▶ Records for this exercise:

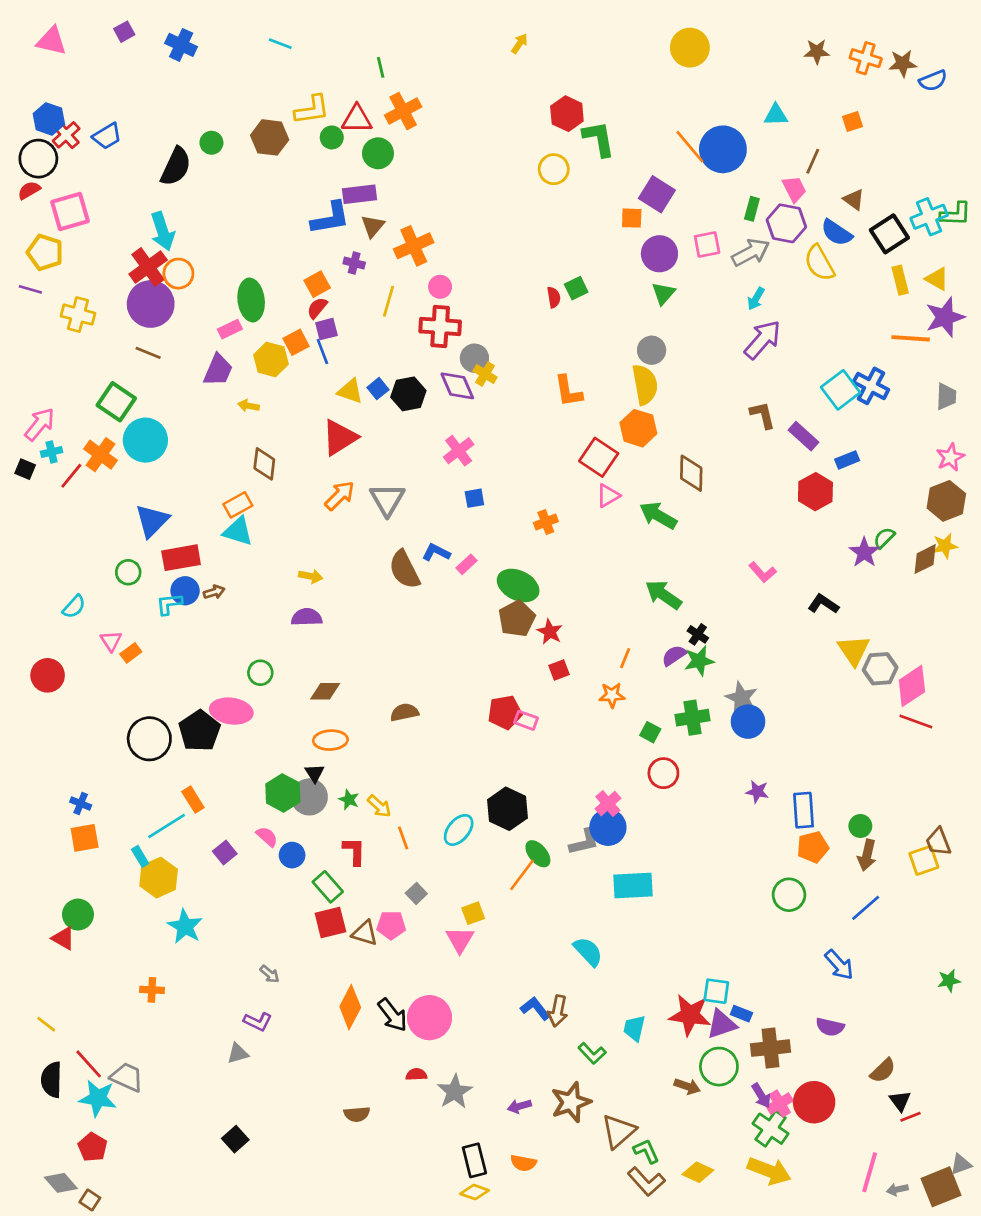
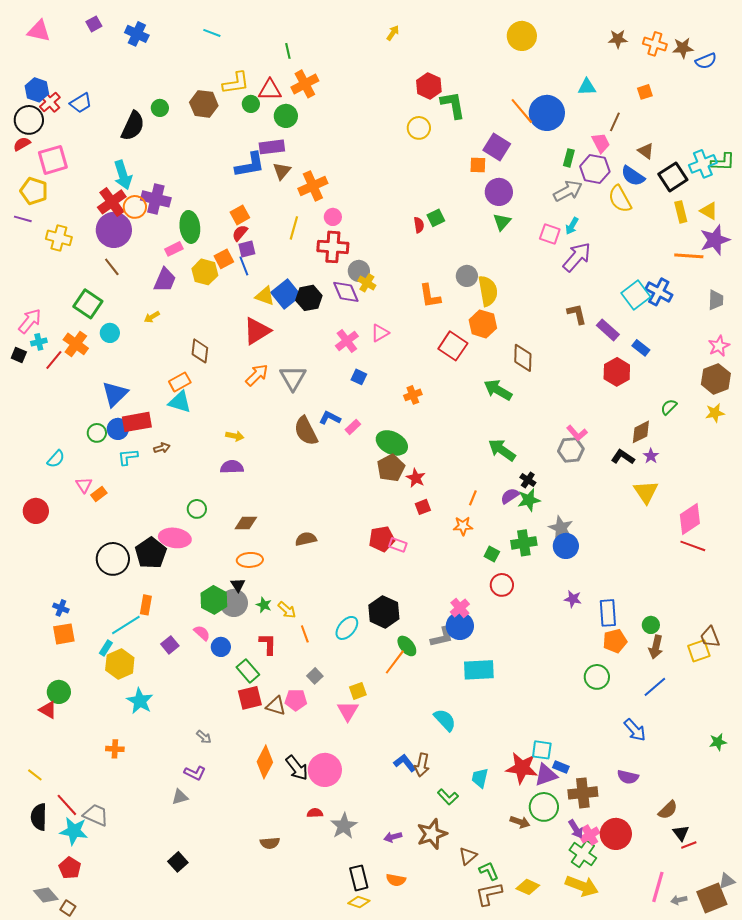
pink square: (707, 244) -> (550, 234), moved, turned 30
purple cross: (354, 263) -> (156, 199), moved, size x1.8
gray circle: (652, 350) -> (467, 276), moved
brown line: (148, 353) -> (112, 267), turned 30
blue square: (378, 389) -> (286, 294), size x1.8
yellow arrow: (248, 406) -> (152, 317), moved, turned -42
cyan circle: (145, 440) -> (110, 333), size x0.6
blue rectangle: (847, 460) -> (641, 348), turned 60
pink triangle: (608, 496) -> (380, 333), moved
blue square: (474, 498) -> (359, 377), turned 35
purple star: (864, 552) -> (651, 456), moved, size x0.7
brown diamond: (925, 559) -> (641, 432), moved
blue circle: (185, 591) -> (118, 429), moved
gray hexagon: (880, 669) -> (571, 450), moved
orange rectangle: (193, 800) -> (146, 605), turned 42
cyan rectangle: (140, 856) -> (106, 648), turned 63
brown triangle: (619, 1131) -> (468, 856), size x0.7
brown L-shape: (646, 1182) -> (489, 894), turned 120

▶ Exercise aim: The answer should consist of the lines from the one with "cyan circle: (145, 440)" through the last line of the entries, duplicated exactly and nothing more.

▶ Written solution:
cyan circle: (145, 440) -> (110, 333), size x0.6
blue rectangle: (847, 460) -> (641, 348), turned 60
pink triangle: (608, 496) -> (380, 333), moved
blue square: (474, 498) -> (359, 377), turned 35
purple star: (864, 552) -> (651, 456), moved, size x0.7
brown diamond: (925, 559) -> (641, 432), moved
blue circle: (185, 591) -> (118, 429), moved
gray hexagon: (880, 669) -> (571, 450), moved
orange rectangle: (193, 800) -> (146, 605), turned 42
cyan rectangle: (140, 856) -> (106, 648), turned 63
brown triangle: (619, 1131) -> (468, 856), size x0.7
brown L-shape: (646, 1182) -> (489, 894), turned 120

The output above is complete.